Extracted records
▼

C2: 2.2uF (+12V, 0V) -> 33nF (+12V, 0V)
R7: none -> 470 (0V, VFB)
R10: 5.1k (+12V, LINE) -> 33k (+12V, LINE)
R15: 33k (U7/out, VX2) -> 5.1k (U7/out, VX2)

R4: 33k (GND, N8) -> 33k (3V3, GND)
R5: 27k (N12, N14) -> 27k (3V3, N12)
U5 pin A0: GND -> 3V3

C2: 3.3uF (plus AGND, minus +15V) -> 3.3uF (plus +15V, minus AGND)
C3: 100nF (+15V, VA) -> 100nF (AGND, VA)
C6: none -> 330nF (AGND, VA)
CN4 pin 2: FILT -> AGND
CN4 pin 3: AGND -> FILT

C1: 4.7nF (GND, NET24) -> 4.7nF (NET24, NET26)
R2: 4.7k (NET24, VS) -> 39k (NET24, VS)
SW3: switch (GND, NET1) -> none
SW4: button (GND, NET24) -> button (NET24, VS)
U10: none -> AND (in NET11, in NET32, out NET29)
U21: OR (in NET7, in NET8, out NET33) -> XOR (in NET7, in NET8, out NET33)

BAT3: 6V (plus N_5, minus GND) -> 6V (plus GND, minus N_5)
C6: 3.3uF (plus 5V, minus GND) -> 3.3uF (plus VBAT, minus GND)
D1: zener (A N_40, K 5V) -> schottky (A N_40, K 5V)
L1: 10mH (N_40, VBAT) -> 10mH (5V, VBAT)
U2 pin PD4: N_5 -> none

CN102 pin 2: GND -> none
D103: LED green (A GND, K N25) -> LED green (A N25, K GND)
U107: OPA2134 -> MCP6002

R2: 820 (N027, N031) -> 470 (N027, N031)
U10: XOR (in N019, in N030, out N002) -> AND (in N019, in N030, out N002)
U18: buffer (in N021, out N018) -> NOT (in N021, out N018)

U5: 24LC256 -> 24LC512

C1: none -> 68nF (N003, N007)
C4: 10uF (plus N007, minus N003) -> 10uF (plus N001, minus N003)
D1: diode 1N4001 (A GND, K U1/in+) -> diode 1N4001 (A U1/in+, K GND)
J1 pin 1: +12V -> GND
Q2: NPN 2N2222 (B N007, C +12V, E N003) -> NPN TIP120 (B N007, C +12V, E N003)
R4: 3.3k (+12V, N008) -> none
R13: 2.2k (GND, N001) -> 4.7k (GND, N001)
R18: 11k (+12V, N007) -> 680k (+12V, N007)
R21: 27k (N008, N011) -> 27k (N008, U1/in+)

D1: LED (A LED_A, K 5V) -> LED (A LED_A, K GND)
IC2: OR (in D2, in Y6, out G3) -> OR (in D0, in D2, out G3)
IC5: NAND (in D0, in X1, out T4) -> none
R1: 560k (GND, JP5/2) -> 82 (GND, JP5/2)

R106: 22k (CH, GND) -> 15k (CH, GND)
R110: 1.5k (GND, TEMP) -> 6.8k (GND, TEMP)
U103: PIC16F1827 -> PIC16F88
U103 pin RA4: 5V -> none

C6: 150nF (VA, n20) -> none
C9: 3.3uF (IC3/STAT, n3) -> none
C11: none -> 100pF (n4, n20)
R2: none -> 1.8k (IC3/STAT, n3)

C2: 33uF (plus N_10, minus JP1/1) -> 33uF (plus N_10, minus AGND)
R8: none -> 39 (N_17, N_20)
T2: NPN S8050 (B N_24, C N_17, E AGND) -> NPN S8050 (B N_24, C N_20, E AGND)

▲

Looking at the records above, return exactly the lines from the line with "R10: 5.1k (+12V, LINE) -> 33k (+12V, LINE)" to the line with "C3: 100nF (+15V, VA) -> 100nF (AGND, VA)", both ends included.

R10: 5.1k (+12V, LINE) -> 33k (+12V, LINE)
R15: 33k (U7/out, VX2) -> 5.1k (U7/out, VX2)

R4: 33k (GND, N8) -> 33k (3V3, GND)
R5: 27k (N12, N14) -> 27k (3V3, N12)
U5 pin A0: GND -> 3V3

C2: 3.3uF (plus AGND, minus +15V) -> 3.3uF (plus +15V, minus AGND)
C3: 100nF (+15V, VA) -> 100nF (AGND, VA)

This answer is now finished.